RECORDS SHOWN section start

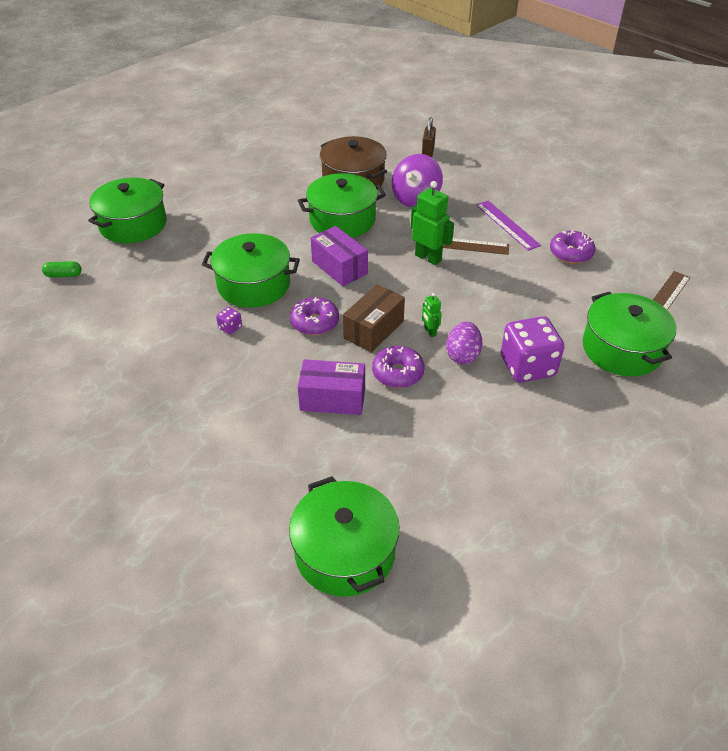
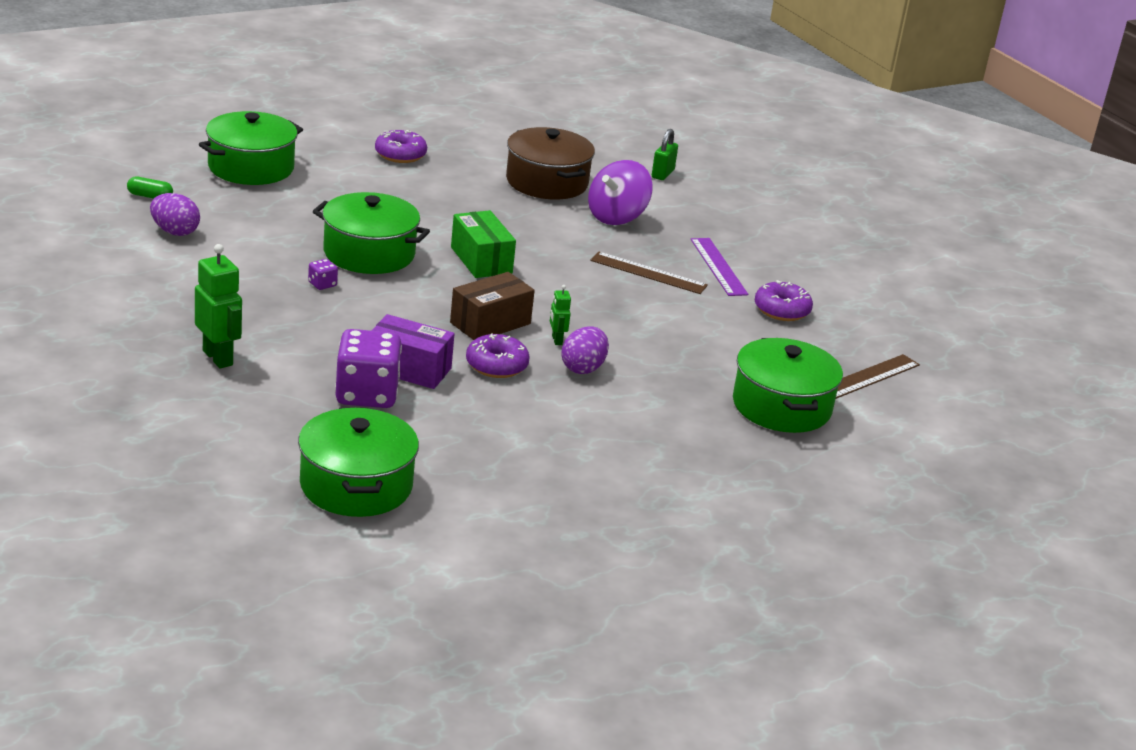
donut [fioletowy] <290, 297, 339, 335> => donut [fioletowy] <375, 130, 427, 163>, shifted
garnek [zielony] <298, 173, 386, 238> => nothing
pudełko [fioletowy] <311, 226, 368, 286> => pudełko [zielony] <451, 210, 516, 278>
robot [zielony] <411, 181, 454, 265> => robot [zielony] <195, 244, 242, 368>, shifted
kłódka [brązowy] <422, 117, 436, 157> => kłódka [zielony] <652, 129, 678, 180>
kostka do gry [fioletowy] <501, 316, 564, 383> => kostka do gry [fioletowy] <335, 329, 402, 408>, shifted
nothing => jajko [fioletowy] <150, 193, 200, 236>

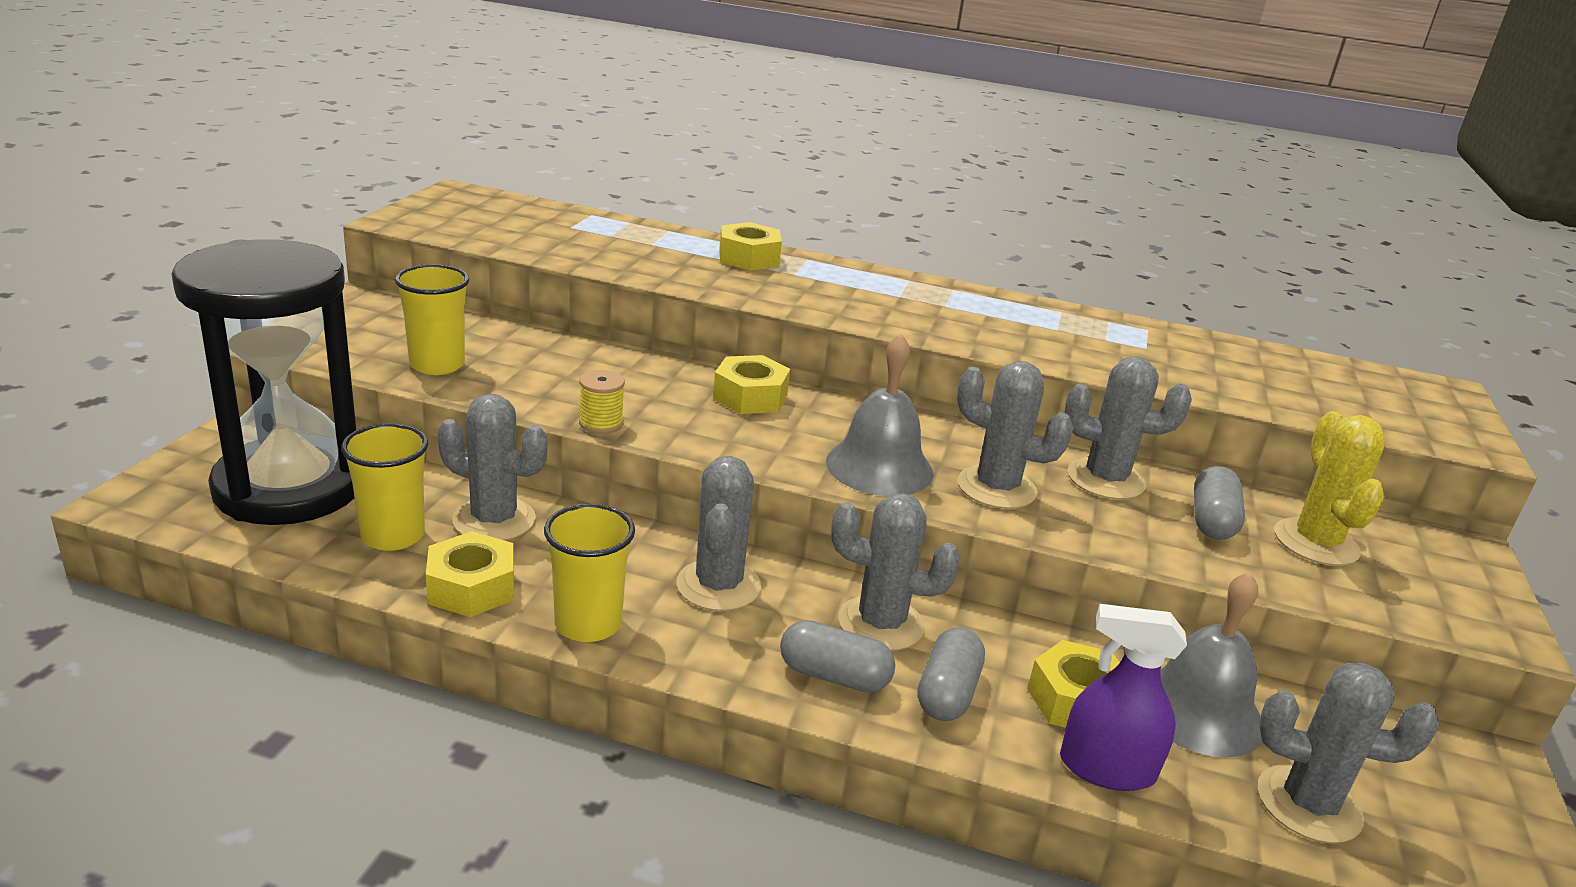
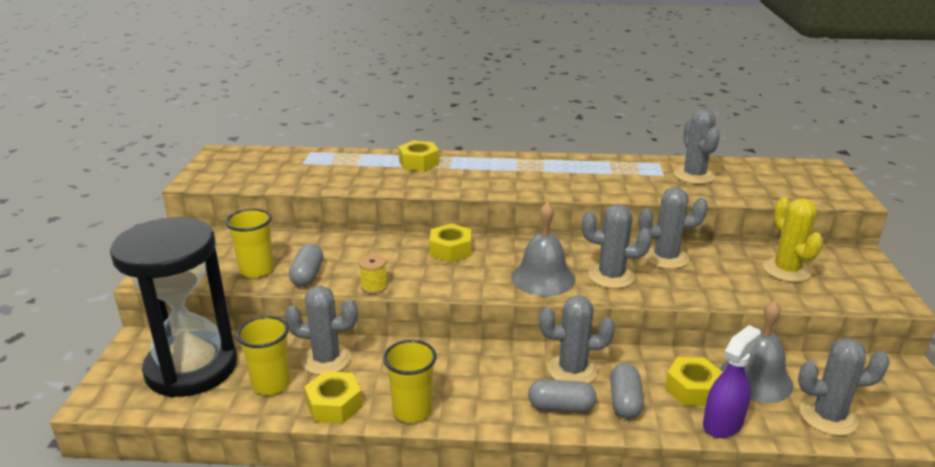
kaktus [szary] <676, 456, 761, 611> => kaktus [szary] <674, 108, 720, 184>, shifted
spryskiwacz [fioletowy] <1060, 604, 1187, 791> => spryskiwacz [fioletowy] <703, 325, 761, 438>, 135 degrees clockwise
kapsułka [szary] <1194, 466, 1245, 540> => kapsułka [szary] <289, 244, 323, 287>, shifted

RECORDS SHOWN section end

Copy out every entry above exactly. Leave the pictures out.

» **WRITTEN SOLUTION**:
donut [fioletowy] <290, 297, 339, 335> => donut [fioletowy] <375, 130, 427, 163>, shifted
garnek [zielony] <298, 173, 386, 238> => nothing
pudełko [fioletowy] <311, 226, 368, 286> => pudełko [zielony] <451, 210, 516, 278>
robot [zielony] <411, 181, 454, 265> => robot [zielony] <195, 244, 242, 368>, shifted
kłódka [brązowy] <422, 117, 436, 157> => kłódka [zielony] <652, 129, 678, 180>
kostka do gry [fioletowy] <501, 316, 564, 383> => kostka do gry [fioletowy] <335, 329, 402, 408>, shifted
nothing => jajko [fioletowy] <150, 193, 200, 236>

kaktus [szary] <676, 456, 761, 611> => kaktus [szary] <674, 108, 720, 184>, shifted
spryskiwacz [fioletowy] <1060, 604, 1187, 791> => spryskiwacz [fioletowy] <703, 325, 761, 438>, 135 degrees clockwise
kapsułka [szary] <1194, 466, 1245, 540> => kapsułka [szary] <289, 244, 323, 287>, shifted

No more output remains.